#### TASK TO COMPLETE
Output range, inclusive: from the line containing "pink plate H10:I12" to the line containing "brown plate D6:D7 level 2 -> none". Restate those lines from the data below word for word and only those.

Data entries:
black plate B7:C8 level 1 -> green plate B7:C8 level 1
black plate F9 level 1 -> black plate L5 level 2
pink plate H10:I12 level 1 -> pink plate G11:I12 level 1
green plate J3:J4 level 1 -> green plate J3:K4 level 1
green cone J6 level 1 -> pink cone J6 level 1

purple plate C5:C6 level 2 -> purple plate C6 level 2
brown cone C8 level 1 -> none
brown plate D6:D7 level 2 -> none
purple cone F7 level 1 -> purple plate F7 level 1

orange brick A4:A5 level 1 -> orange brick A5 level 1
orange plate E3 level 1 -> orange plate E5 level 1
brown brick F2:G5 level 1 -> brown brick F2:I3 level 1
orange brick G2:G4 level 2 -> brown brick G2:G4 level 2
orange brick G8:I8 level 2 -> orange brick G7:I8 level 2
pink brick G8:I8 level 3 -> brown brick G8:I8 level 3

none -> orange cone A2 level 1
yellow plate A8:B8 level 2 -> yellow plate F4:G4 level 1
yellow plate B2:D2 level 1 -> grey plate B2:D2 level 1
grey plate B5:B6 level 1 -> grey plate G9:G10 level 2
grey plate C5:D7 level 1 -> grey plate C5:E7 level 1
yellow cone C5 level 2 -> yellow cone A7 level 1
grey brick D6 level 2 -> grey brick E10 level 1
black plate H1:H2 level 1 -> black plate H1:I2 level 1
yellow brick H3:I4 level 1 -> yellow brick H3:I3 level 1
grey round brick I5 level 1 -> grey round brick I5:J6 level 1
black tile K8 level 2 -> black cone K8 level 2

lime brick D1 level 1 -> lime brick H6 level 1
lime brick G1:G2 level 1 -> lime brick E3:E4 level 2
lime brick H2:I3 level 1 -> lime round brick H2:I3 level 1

#### TASK RESULT
pink plate H10:I12 level 1 -> pink plate G11:I12 level 1
green plate J3:J4 level 1 -> green plate J3:K4 level 1
green cone J6 level 1 -> pink cone J6 level 1

purple plate C5:C6 level 2 -> purple plate C6 level 2
brown cone C8 level 1 -> none
brown plate D6:D7 level 2 -> none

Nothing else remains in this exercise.